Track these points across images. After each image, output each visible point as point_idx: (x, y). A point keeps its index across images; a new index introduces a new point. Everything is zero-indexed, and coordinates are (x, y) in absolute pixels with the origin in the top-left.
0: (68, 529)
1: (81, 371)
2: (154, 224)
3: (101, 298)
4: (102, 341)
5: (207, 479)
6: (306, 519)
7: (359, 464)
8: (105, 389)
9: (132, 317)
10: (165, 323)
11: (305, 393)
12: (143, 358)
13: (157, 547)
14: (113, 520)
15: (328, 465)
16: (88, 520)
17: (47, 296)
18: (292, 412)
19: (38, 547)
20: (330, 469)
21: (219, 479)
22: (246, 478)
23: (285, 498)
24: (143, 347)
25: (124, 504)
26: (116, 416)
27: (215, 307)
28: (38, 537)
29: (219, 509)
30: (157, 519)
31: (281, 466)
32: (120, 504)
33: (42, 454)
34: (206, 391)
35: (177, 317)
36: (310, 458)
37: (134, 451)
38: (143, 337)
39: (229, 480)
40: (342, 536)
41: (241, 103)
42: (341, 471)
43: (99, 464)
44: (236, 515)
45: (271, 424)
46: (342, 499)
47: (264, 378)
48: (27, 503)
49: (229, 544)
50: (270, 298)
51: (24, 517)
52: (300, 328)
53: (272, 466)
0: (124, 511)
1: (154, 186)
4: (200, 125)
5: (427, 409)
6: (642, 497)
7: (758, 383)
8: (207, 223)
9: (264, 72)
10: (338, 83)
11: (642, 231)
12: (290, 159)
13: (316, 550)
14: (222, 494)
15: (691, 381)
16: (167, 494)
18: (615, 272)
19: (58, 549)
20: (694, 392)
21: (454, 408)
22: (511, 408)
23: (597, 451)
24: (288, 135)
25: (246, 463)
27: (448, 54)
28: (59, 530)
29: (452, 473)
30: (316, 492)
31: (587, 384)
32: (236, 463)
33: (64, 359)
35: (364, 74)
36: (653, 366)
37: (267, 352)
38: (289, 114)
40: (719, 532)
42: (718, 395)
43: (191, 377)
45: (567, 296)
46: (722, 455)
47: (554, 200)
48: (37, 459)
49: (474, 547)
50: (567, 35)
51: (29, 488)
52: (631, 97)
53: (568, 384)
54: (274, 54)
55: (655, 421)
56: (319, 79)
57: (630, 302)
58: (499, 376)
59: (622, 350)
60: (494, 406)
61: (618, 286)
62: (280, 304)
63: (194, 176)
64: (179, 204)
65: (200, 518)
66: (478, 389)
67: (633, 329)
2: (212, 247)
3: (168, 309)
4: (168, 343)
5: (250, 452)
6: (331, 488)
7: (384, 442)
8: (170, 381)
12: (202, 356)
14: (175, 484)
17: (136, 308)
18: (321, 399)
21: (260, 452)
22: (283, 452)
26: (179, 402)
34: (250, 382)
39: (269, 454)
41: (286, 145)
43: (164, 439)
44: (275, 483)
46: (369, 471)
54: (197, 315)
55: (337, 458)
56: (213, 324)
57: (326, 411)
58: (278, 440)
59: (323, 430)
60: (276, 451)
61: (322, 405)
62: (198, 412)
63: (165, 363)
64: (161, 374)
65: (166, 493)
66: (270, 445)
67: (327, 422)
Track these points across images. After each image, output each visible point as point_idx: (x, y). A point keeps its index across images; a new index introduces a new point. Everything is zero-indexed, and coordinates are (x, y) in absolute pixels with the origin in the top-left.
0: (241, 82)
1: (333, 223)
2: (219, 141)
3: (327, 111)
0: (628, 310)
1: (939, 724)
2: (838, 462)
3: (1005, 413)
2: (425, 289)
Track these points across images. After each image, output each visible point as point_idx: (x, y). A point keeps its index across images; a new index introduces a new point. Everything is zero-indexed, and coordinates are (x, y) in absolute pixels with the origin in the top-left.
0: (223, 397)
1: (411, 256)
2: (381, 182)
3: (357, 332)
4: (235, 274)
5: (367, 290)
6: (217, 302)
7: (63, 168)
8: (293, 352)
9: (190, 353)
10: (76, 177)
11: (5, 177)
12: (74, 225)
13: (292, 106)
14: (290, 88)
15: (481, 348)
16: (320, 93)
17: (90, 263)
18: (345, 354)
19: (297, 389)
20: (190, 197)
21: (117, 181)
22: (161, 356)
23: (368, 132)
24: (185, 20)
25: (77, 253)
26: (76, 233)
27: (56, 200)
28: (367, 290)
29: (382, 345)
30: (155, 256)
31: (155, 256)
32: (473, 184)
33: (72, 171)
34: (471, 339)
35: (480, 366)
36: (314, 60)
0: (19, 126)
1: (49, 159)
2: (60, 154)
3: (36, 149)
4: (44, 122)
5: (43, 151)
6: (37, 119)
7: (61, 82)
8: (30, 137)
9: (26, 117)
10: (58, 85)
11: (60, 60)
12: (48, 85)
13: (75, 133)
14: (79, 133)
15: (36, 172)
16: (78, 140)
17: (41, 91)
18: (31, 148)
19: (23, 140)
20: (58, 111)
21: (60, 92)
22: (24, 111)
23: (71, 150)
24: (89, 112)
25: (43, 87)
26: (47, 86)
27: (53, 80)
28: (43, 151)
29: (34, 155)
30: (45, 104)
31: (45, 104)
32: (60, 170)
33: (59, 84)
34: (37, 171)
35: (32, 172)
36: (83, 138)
☆ ☆ ☆
위 자료 전체를 다시 작성하되, "top-left"를 "upper-left"(으)로 바꾸고 나머지는 모두 그대로 두십시오.

Track these points across images. After each image, output each visible point as point_idx: (x, y). A point keeps its index across images; a new index introduces a new point. Everything is zero-indexed, and coordinates are (x, y) in absolute pixels with the origin in the upper-left.
0: (68, 529)
1: (81, 371)
2: (154, 224)
3: (101, 298)
4: (102, 341)
5: (207, 479)
6: (306, 519)
7: (359, 464)
8: (105, 389)
9: (132, 317)
10: (165, 323)
11: (305, 393)
12: (143, 358)
13: (157, 547)
14: (113, 520)
15: (328, 465)
16: (88, 520)
17: (47, 296)
18: (292, 412)
19: (38, 547)
20: (330, 469)
21: (219, 479)
22: (246, 478)
23: (285, 498)
24: (143, 347)
25: (124, 504)
26: (116, 416)
27: (215, 307)
28: (38, 537)
29: (219, 509)
30: (157, 519)
31: (281, 466)
32: (120, 504)
33: (42, 454)
34: (206, 391)
35: (177, 317)
36: (310, 458)
37: (134, 451)
38: (143, 337)
39: (229, 480)
40: (342, 536)
41: (241, 103)
42: (341, 471)
43: (99, 464)
44: (236, 515)
45: (271, 424)
46: (342, 499)
47: (264, 378)
48: (27, 503)
49: (229, 544)
50: (270, 298)
51: (24, 517)
52: (300, 328)
53: (272, 466)
0: (124, 511)
1: (154, 186)
4: (200, 125)
5: (427, 409)
6: (642, 497)
7: (758, 383)
8: (207, 223)
9: (264, 72)
10: (338, 83)
11: (642, 231)
12: (290, 159)
13: (316, 550)
14: (222, 494)
15: (691, 381)
16: (167, 494)
18: (615, 272)
19: (58, 549)
20: (694, 392)
21: (454, 408)
22: (511, 408)
23: (597, 451)
24: (288, 135)
25: (246, 463)
27: (448, 54)
28: (59, 530)
29: (452, 473)
30: (316, 492)
31: (587, 384)
32: (236, 463)
33: (64, 359)
35: (364, 74)
36: (653, 366)
37: (267, 352)
38: (289, 114)
40: (719, 532)
42: (718, 395)
43: (191, 377)
45: (567, 296)
46: (722, 455)
47: (554, 200)
48: (37, 459)
49: (474, 547)
50: (567, 35)
51: (29, 488)
52: (631, 97)
53: (568, 384)
54: (274, 54)
55: (655, 421)
56: (319, 79)
57: (630, 302)
58: (499, 376)
59: (622, 350)
60: (494, 406)
61: (618, 286)
62: (280, 304)
63: (194, 176)
64: (179, 204)
65: (200, 518)
66: (478, 389)
67: (633, 329)
2: (212, 247)
3: (168, 309)
4: (168, 343)
5: (250, 452)
6: (331, 488)
7: (384, 442)
8: (170, 381)
12: (202, 356)
14: (175, 484)
17: (136, 308)
18: (321, 399)
21: (260, 452)
22: (283, 452)
26: (179, 402)
34: (250, 382)
39: (269, 454)
41: (286, 145)
43: (164, 439)
44: (275, 483)
46: (369, 471)
54: (197, 315)
55: (337, 458)
56: (213, 324)
57: (326, 411)
58: (278, 440)
59: (323, 430)
60: (276, 451)
61: (322, 405)
62: (198, 412)
63: (165, 363)
64: (161, 374)
65: (166, 493)
66: (270, 445)
67: (327, 422)
Track these points across images. After each image, output each visible point as point_idx: (x, y). A point keeps its index across images; a new index introduces a new point. Everything is zero-indexed, and coordinates are (x, y) in absolute pixels with the origin in the upper-left.
0: (241, 82)
1: (333, 223)
2: (219, 141)
3: (327, 111)
0: (628, 310)
1: (939, 724)
2: (838, 462)
3: (1005, 413)
2: (425, 289)
Track these points across images. After each image, output each visible point as point_idx: (x, y). A point keeps its index across images; a new index introduces a new point. Everything is zero-indexed, and coordinates are (x, y) in absolute pixels with the origin in the upper-left.
0: (223, 397)
1: (411, 256)
2: (381, 182)
3: (357, 332)
4: (235, 274)
5: (367, 290)
6: (217, 302)
7: (63, 168)
8: (293, 352)
9: (190, 353)
10: (76, 177)
11: (5, 177)
12: (74, 225)
13: (292, 106)
14: (290, 88)
15: (481, 348)
16: (320, 93)
17: (90, 263)
18: (345, 354)
19: (297, 389)
20: (190, 197)
21: (117, 181)
22: (161, 356)
23: (368, 132)
24: (185, 20)
25: (77, 253)
26: (76, 233)
27: (56, 200)
28: (367, 290)
29: (382, 345)
30: (155, 256)
31: (155, 256)
32: (473, 184)
33: (72, 171)
34: (471, 339)
35: (480, 366)
36: (314, 60)
0: (19, 126)
1: (49, 159)
2: (60, 154)
3: (36, 149)
4: (44, 122)
5: (43, 151)
6: (37, 119)
7: (61, 82)
8: (30, 137)
9: (26, 117)
10: (58, 85)
11: (60, 60)
12: (48, 85)
13: (75, 133)
14: (79, 133)
15: (36, 172)
16: (78, 140)
17: (41, 91)
18: (31, 148)
19: (23, 140)
20: (58, 111)
21: (60, 92)
22: (24, 111)
23: (71, 150)
24: (89, 112)
25: (43, 87)
26: (47, 86)
27: (53, 80)
28: (43, 151)
29: (34, 155)
30: (45, 104)
31: (45, 104)
32: (60, 170)
33: (59, 84)
34: (37, 171)
35: (32, 172)
36: (83, 138)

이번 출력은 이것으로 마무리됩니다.